***** Exercise data
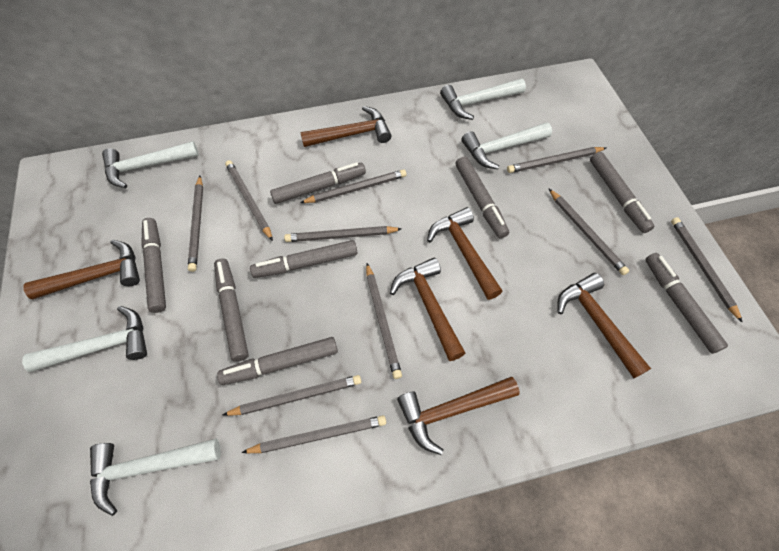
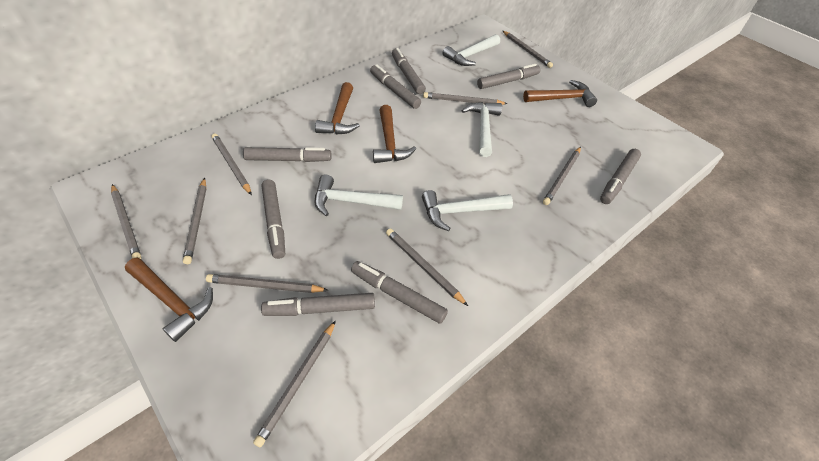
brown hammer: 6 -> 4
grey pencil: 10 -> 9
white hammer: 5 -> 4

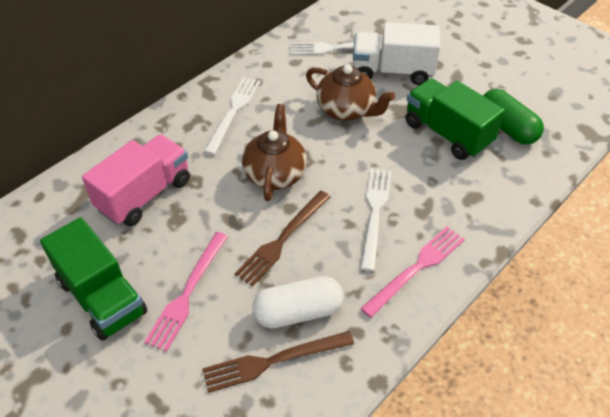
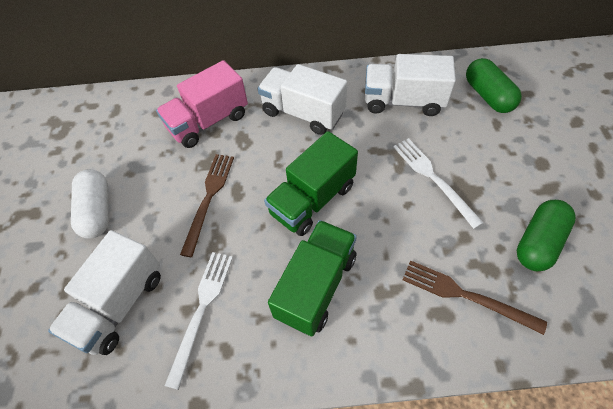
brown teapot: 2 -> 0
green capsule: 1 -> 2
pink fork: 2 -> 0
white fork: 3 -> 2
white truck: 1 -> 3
**********
Work order
Each record above should come back exactly the same, only without its pictures.

The completed task
brown hammer: 6 -> 4
grey pencil: 10 -> 9
white hammer: 5 -> 4

brown teapot: 2 -> 0
green capsule: 1 -> 2
pink fork: 2 -> 0
white fork: 3 -> 2
white truck: 1 -> 3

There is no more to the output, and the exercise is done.